Source information =
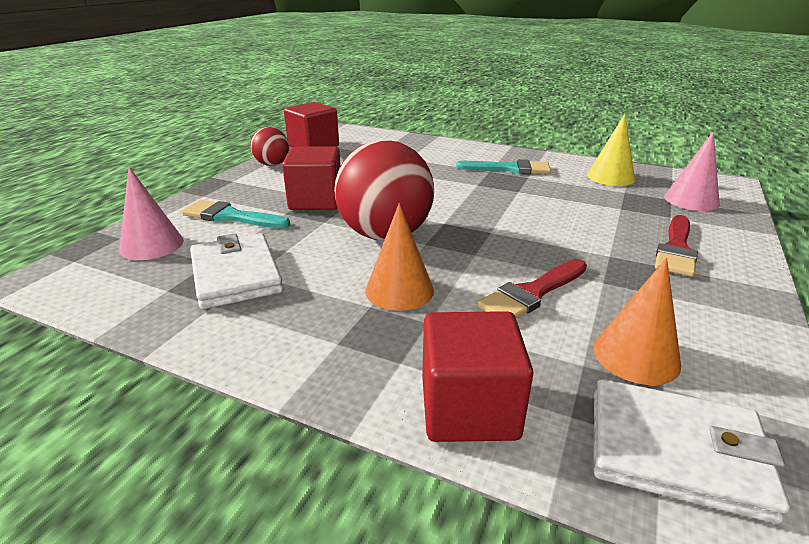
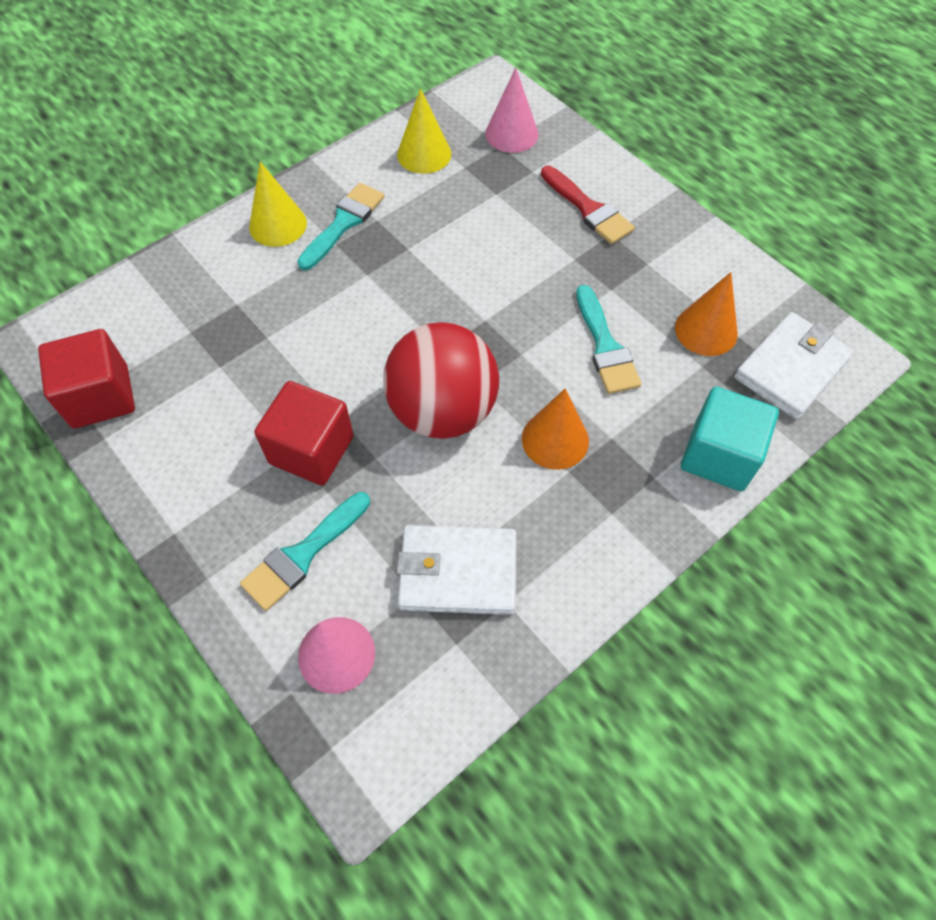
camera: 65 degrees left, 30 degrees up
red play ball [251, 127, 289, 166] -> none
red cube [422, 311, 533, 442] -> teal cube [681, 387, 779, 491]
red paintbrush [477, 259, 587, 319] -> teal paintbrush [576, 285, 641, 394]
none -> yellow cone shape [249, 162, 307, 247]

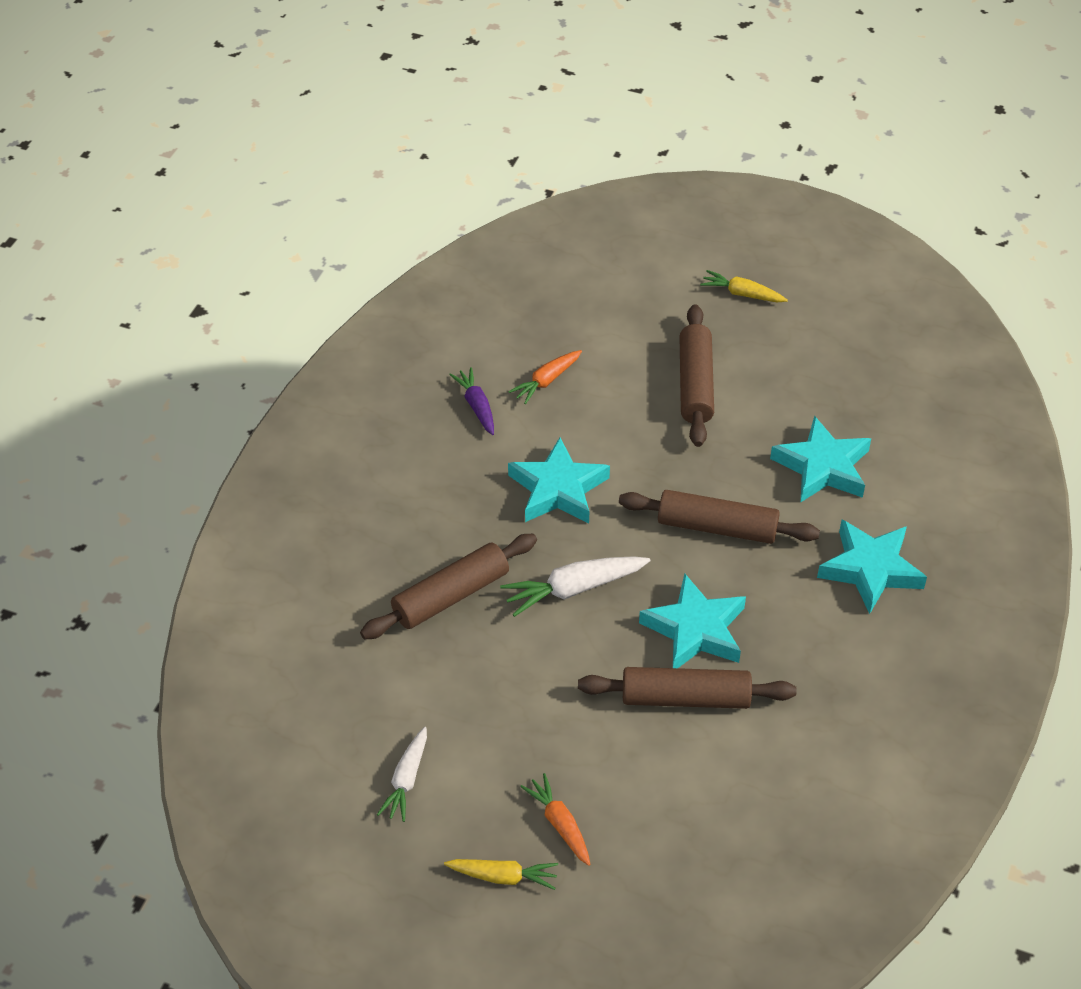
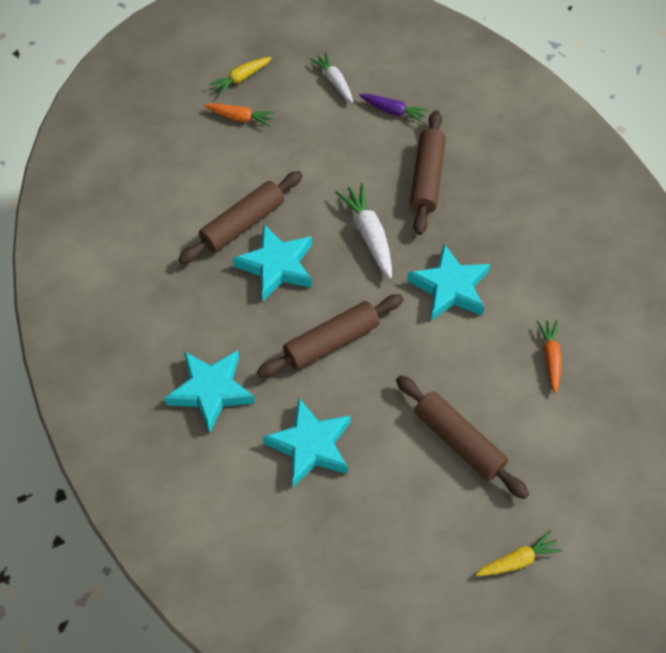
camera: 135 degrees right, 10 degrees up
violet carrot [449, 367, 494, 435] -> violet carrot [359, 94, 429, 123], move
pure white carrot [500, 556, 650, 617] -> pure white carrot [335, 183, 392, 279], 45 degrees counterclockwise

Task objective = Pictures are to be dropped, and the lines from the line with "red paintbrush [477, 259, 587, 319]" through the end of the material above are to be reproduced exactly.

Exercise output =
red paintbrush [477, 259, 587, 319] -> teal paintbrush [576, 285, 641, 394]
none -> yellow cone shape [249, 162, 307, 247]

camera: 135 degrees right, 10 degrees up
violet carrot [449, 367, 494, 435] -> violet carrot [359, 94, 429, 123], move
pure white carrot [500, 556, 650, 617] -> pure white carrot [335, 183, 392, 279], 45 degrees counterclockwise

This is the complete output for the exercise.